_Provided entries_:
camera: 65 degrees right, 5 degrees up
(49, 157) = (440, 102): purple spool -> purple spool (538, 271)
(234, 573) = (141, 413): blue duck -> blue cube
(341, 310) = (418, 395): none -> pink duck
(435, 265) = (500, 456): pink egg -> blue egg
---
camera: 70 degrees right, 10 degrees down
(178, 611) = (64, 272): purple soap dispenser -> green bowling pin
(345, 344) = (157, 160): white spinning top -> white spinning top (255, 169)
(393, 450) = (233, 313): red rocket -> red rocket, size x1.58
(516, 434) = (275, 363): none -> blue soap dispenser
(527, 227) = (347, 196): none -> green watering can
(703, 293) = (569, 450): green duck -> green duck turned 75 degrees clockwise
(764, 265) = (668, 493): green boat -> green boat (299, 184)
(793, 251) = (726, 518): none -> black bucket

_The task_:
Since only part of the listing is wanted, copy exactly the lines from the one holding "(393, 450) = (233, 313): red" to the one holding "(793, 251) = (726, 518): none -> black bucket", both included.

_Result of this task_:
(393, 450) = (233, 313): red rocket -> red rocket, size x1.58
(516, 434) = (275, 363): none -> blue soap dispenser
(527, 227) = (347, 196): none -> green watering can
(703, 293) = (569, 450): green duck -> green duck turned 75 degrees clockwise
(764, 265) = (668, 493): green boat -> green boat (299, 184)
(793, 251) = (726, 518): none -> black bucket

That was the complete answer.